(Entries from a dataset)
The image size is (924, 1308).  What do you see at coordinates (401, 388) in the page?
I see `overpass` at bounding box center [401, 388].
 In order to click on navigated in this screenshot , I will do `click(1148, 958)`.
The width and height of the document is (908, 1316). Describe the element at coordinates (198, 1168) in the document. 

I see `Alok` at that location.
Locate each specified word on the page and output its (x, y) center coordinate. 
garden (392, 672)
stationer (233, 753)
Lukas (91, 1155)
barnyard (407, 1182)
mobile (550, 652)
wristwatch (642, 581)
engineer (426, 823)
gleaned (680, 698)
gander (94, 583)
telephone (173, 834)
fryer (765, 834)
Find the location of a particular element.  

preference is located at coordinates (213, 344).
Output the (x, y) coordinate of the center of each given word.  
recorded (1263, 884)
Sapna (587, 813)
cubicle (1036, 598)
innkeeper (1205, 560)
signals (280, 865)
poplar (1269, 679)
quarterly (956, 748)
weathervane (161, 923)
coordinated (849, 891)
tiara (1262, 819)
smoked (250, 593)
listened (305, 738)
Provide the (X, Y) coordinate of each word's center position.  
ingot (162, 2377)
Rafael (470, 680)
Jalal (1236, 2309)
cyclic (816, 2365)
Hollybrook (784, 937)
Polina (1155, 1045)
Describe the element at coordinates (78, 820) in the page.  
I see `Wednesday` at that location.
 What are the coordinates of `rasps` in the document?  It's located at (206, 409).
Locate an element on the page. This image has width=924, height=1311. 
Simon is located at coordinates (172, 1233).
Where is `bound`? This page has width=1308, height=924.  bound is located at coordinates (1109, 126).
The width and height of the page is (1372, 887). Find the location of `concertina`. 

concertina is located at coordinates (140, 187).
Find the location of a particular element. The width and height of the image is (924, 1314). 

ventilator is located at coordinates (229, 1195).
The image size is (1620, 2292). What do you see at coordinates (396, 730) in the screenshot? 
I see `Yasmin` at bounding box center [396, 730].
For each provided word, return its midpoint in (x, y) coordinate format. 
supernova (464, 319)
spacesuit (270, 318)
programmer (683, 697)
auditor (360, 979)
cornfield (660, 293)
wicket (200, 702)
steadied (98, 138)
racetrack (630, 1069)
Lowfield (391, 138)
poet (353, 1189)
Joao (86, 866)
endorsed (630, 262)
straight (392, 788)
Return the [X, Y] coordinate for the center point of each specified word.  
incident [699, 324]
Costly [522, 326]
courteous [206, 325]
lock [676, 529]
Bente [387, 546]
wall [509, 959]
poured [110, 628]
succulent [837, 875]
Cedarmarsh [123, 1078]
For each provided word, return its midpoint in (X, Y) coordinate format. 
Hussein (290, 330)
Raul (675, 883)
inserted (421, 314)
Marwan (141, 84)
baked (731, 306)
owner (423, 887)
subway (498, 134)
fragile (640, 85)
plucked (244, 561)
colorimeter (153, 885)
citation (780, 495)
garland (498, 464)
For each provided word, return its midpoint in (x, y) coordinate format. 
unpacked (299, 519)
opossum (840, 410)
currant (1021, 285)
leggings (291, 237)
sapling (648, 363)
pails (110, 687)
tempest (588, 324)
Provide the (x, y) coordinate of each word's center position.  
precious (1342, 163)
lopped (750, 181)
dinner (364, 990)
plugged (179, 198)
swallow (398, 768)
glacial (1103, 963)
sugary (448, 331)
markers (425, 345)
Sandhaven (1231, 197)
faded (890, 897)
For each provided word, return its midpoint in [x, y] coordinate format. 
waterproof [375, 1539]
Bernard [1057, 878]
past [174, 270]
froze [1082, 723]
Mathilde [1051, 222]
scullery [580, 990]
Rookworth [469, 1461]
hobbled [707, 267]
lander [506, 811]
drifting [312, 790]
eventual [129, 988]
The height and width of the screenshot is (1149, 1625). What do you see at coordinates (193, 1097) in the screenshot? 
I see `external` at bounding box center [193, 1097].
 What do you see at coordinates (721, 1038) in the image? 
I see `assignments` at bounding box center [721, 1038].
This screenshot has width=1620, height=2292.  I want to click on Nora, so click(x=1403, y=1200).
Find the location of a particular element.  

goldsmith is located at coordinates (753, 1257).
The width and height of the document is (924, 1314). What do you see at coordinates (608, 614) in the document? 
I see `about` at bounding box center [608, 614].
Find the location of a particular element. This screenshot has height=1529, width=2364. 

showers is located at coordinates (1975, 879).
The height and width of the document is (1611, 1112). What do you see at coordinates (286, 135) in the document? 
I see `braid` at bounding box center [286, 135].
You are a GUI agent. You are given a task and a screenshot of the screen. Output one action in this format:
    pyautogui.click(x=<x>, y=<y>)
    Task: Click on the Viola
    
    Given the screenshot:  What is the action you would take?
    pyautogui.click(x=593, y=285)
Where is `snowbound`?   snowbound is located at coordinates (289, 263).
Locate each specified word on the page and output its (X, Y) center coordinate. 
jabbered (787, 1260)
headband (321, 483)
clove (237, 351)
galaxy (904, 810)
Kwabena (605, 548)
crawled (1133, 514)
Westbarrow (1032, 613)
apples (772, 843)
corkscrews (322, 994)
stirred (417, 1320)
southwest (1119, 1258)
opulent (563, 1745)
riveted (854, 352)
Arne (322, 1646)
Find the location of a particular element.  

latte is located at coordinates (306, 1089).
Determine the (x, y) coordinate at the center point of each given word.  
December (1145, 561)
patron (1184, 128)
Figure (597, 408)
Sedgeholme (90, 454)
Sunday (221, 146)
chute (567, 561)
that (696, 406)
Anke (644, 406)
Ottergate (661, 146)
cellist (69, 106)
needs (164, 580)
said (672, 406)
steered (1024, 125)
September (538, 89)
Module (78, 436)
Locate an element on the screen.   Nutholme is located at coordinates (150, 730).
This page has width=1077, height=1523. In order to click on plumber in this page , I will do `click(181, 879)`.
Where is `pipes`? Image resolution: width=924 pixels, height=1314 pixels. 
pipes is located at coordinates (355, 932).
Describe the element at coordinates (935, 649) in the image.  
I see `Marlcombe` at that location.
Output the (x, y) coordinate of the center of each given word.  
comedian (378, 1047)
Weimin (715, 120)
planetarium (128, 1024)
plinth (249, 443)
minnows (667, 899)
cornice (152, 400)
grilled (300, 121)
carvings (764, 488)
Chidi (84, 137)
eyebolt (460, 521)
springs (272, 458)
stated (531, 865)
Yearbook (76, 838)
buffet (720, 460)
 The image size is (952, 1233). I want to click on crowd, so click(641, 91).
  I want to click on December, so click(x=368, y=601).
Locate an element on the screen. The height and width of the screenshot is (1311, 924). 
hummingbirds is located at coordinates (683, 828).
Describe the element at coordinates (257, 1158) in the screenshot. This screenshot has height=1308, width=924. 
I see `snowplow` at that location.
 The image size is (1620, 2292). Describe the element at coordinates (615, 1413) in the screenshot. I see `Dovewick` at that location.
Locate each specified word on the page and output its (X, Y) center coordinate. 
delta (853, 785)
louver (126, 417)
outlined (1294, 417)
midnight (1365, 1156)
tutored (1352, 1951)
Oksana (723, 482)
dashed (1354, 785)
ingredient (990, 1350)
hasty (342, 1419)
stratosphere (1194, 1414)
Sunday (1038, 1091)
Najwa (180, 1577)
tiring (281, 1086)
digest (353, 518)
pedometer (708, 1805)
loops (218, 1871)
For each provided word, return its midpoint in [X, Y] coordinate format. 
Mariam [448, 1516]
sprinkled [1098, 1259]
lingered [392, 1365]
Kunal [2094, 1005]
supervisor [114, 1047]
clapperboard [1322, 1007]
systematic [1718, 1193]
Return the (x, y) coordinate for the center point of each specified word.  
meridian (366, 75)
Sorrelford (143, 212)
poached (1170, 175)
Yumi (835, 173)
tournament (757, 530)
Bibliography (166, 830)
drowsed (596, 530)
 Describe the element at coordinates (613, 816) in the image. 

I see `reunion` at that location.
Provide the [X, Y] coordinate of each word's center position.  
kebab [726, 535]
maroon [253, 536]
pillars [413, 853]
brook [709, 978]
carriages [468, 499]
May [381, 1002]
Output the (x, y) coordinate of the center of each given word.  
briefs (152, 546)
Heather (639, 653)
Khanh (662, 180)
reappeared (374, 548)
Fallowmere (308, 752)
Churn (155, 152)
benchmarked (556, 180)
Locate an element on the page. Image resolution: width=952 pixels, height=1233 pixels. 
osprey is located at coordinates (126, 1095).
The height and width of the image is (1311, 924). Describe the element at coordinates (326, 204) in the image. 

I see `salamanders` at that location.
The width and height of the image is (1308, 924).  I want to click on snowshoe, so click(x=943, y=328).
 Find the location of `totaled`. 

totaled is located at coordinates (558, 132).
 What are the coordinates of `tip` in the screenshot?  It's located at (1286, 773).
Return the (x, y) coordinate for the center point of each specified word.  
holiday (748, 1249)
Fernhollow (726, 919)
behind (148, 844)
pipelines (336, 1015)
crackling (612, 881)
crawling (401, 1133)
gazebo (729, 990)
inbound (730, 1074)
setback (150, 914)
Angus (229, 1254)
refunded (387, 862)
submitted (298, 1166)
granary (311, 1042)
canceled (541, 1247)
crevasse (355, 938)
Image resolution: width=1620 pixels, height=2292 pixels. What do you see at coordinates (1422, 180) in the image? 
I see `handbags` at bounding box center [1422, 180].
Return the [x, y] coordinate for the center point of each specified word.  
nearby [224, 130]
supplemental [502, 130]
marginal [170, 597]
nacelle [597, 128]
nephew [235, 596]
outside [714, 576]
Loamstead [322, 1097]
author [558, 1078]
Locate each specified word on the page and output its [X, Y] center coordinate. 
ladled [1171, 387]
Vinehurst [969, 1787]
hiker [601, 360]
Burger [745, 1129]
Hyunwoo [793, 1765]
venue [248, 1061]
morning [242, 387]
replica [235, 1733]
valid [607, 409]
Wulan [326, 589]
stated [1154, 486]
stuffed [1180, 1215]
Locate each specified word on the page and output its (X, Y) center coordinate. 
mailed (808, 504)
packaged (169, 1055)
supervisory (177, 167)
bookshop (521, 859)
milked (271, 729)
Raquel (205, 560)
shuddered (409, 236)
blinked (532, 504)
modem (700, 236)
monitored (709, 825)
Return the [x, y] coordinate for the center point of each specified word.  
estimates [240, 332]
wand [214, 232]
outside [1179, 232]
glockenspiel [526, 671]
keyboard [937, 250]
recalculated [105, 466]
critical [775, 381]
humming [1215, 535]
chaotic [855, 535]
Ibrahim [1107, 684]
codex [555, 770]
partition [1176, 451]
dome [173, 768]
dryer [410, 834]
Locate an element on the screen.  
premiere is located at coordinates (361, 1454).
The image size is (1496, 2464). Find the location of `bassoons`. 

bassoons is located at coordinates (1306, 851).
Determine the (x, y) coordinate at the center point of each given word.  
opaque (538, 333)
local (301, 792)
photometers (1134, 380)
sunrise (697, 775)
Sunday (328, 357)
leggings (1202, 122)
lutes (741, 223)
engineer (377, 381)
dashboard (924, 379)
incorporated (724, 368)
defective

__AIM__. Update the lines from the line with "headband (321, 483)" to the line with "riveted (854, 352)" by replacing "galaxy" with "nebula". Return only those lines, with nothing else changed.

__FINAL RESULT__.
headband (321, 483)
clove (237, 351)
nebula (904, 810)
Kwabena (605, 548)
crawled (1133, 514)
Westbarrow (1032, 613)
apples (772, 843)
corkscrews (322, 994)
stirred (417, 1320)
southwest (1119, 1258)
opulent (563, 1745)
riveted (854, 352)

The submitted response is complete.